* _Saved entries_
*** Begin section ***
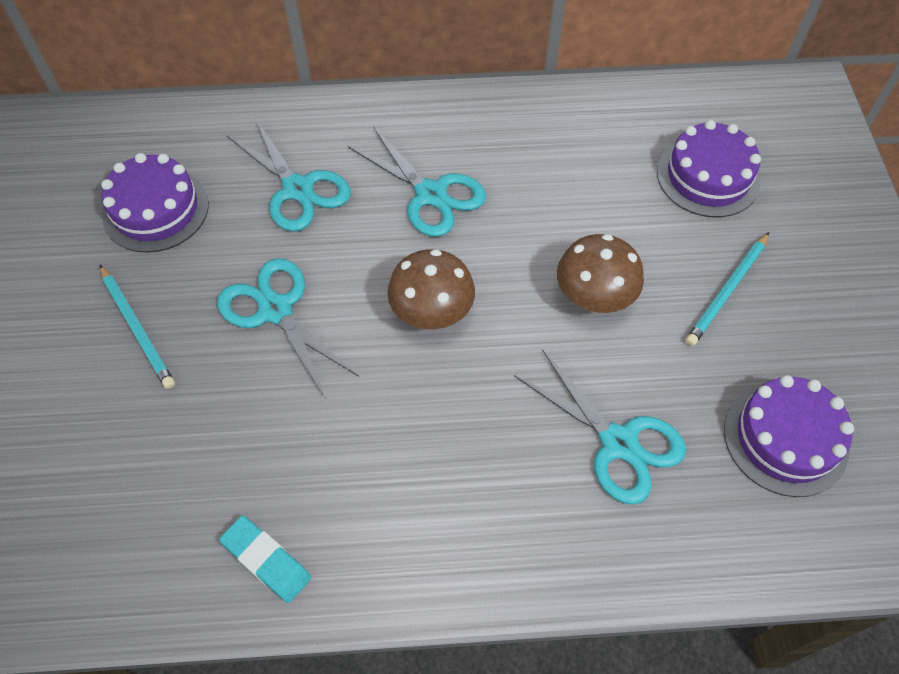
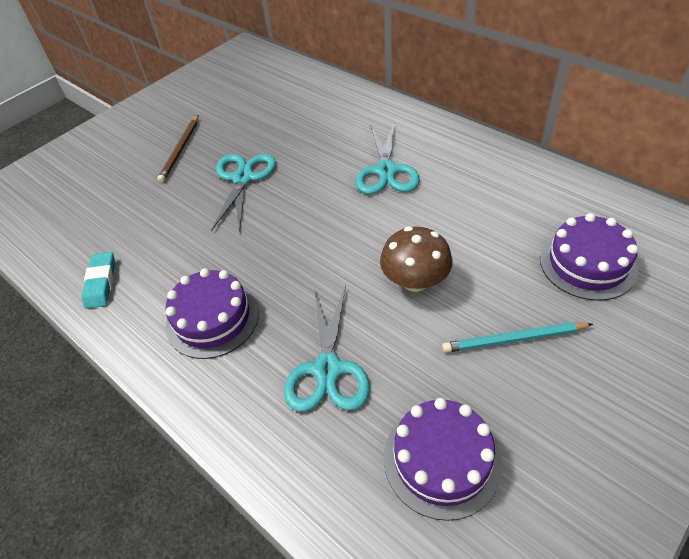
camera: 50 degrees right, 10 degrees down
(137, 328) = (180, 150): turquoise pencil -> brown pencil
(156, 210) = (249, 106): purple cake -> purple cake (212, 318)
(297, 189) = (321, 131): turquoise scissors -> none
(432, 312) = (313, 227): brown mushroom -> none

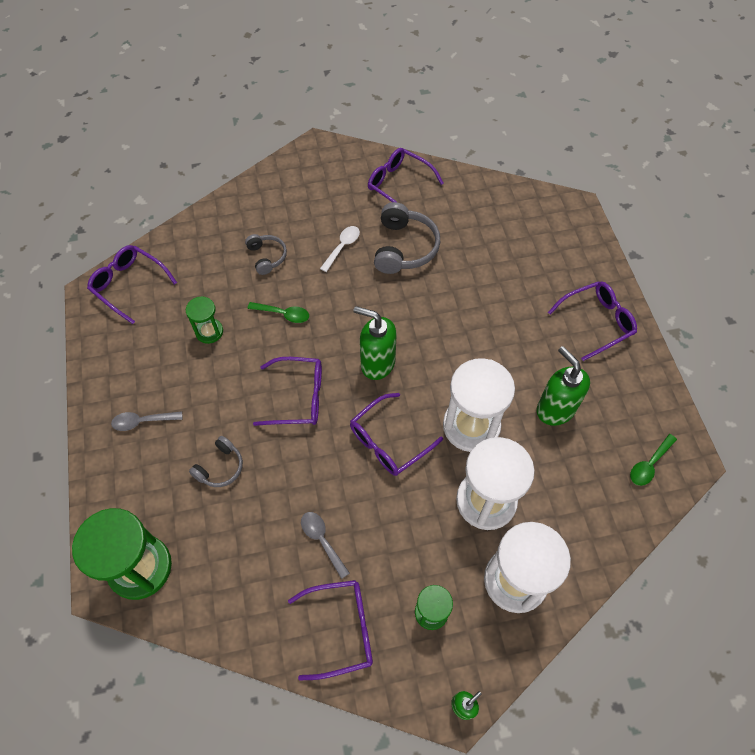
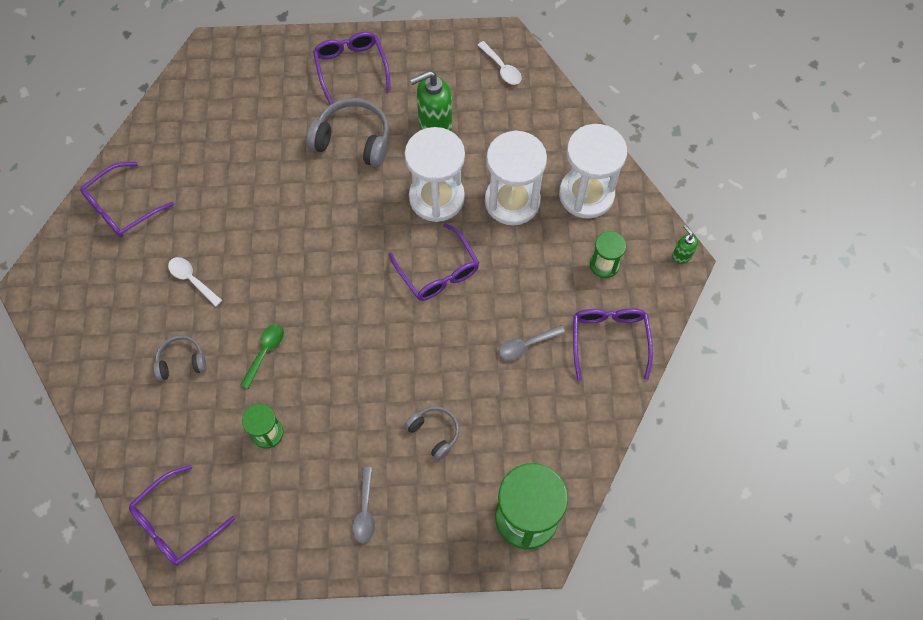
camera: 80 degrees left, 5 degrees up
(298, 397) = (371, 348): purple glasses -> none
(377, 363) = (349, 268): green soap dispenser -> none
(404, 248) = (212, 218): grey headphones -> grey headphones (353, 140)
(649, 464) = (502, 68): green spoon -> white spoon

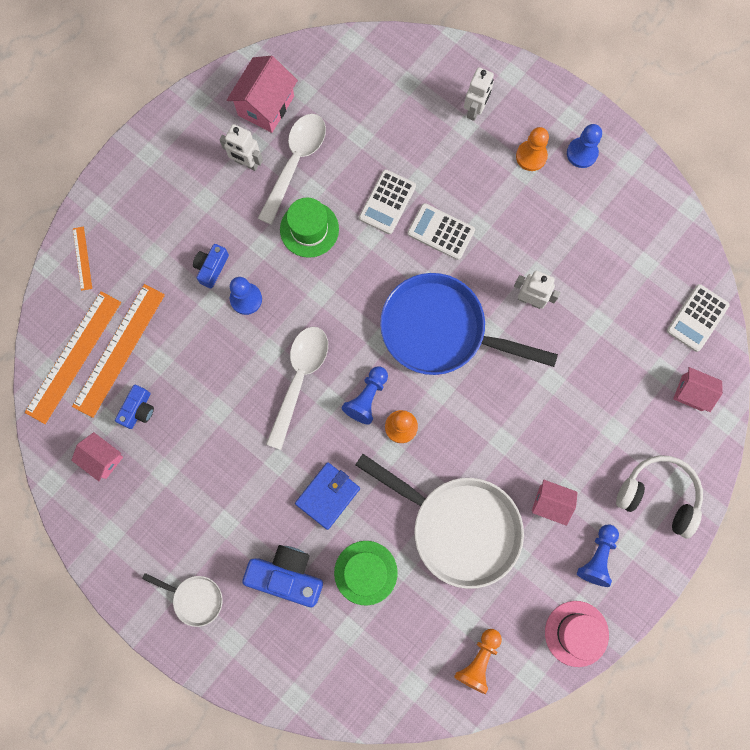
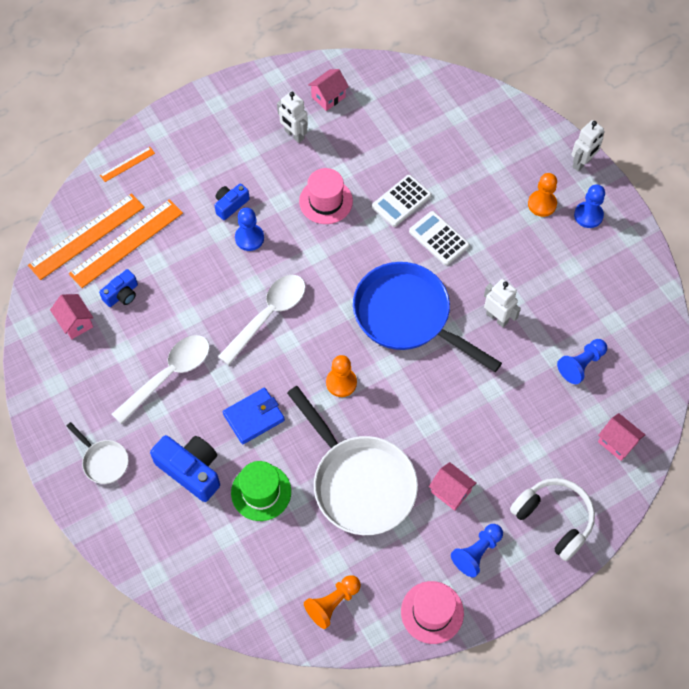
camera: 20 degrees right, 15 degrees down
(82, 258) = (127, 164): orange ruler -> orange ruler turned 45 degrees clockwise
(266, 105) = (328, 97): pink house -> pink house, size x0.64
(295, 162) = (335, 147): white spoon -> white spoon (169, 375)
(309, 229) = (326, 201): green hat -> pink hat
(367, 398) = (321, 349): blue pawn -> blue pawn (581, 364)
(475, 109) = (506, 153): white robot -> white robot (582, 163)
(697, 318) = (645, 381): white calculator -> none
*** End section ***
*** Begin section ***
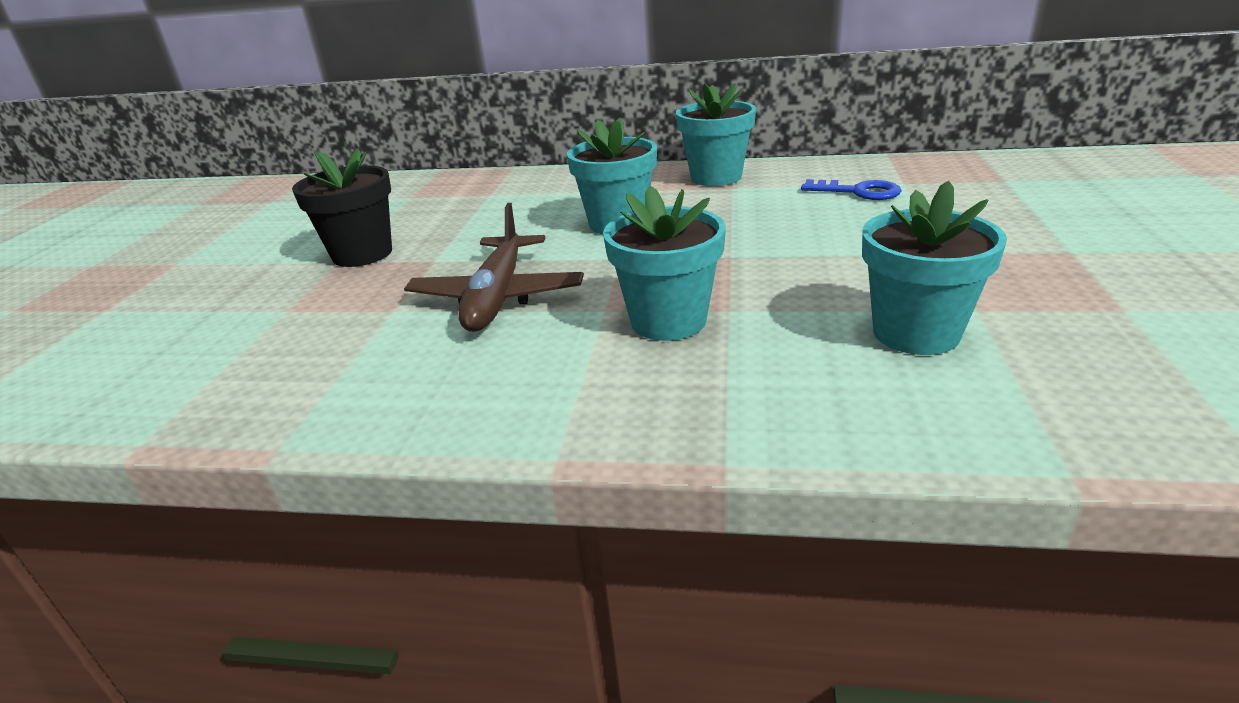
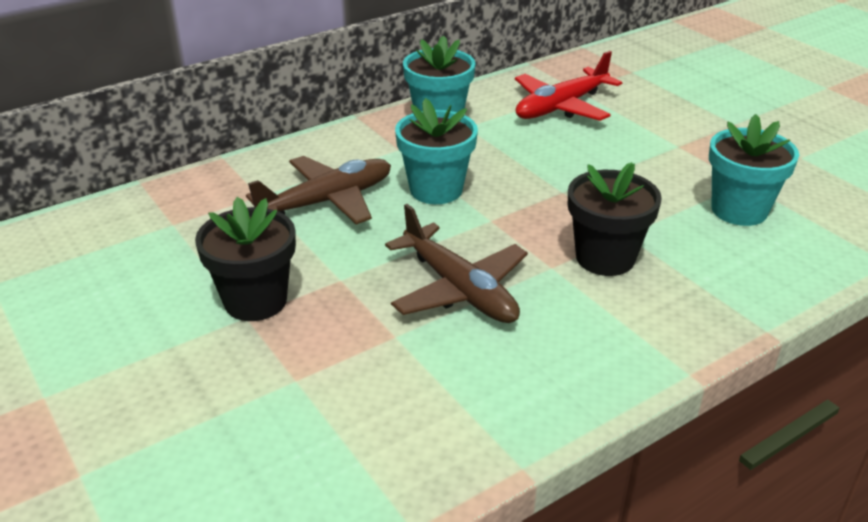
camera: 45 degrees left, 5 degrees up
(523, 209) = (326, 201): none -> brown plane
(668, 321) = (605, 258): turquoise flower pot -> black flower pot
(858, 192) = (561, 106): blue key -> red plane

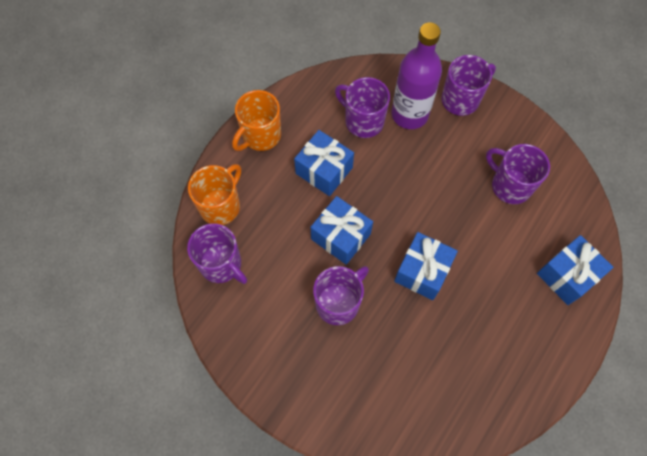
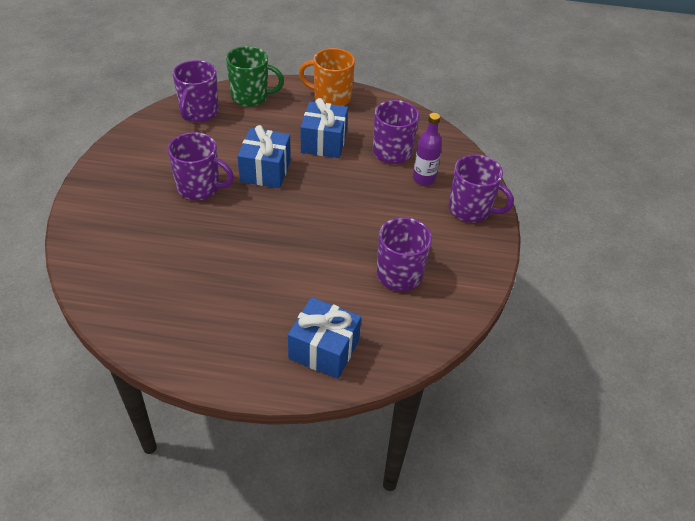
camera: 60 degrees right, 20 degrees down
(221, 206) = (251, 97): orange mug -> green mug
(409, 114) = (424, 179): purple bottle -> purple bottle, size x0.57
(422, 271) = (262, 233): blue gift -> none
*** End section ***
* _Exercise objective_
Above are some entries. Restate word for word the lines from the one holding "(523, 209) = (326, 201): none -> brown plane" through the one holding "(422, 271) = (262, 233): blue gift -> none", but not the pictures.

* _Task answer_
(523, 209) = (326, 201): none -> brown plane
(668, 321) = (605, 258): turquoise flower pot -> black flower pot
(858, 192) = (561, 106): blue key -> red plane

camera: 60 degrees right, 20 degrees down
(221, 206) = (251, 97): orange mug -> green mug
(409, 114) = (424, 179): purple bottle -> purple bottle, size x0.57
(422, 271) = (262, 233): blue gift -> none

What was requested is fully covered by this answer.